YOUR ASSIGNMENT
Beginning at the line that contains "The second view", return every remaining line of the data below exactly; return nothing before it.

DATA EXCERPT
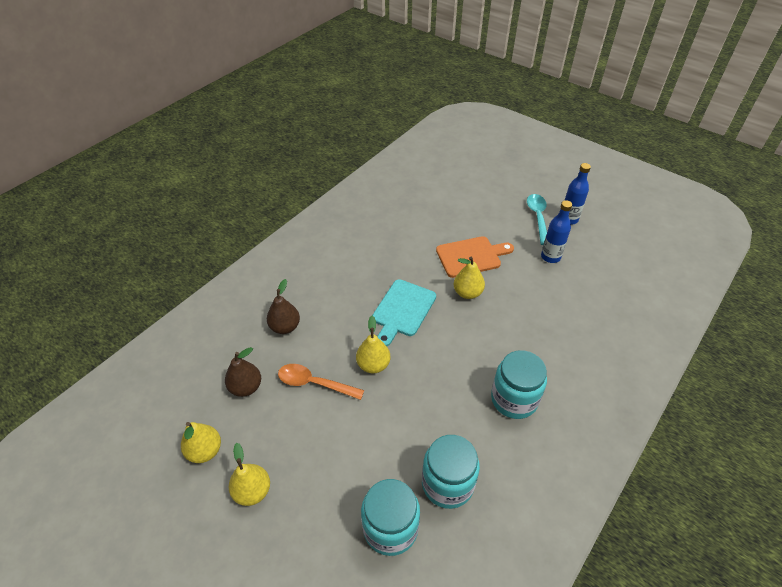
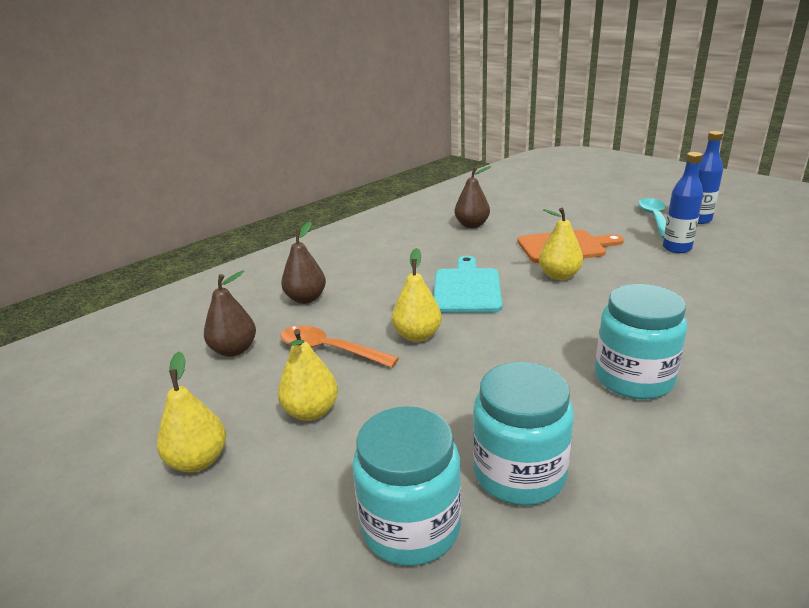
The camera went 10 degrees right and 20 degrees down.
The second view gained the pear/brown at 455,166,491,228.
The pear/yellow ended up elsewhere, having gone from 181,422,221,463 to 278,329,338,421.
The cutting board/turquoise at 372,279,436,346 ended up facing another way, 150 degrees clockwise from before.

TASK RESULT
The second view gained the pear/brown at 455,166,491,228.
The pear/yellow ended up elsewhere, having gone from 181,422,221,463 to 278,329,338,421.
The cutting board/turquoise at 372,279,436,346 ended up facing another way, 150 degrees clockwise from before.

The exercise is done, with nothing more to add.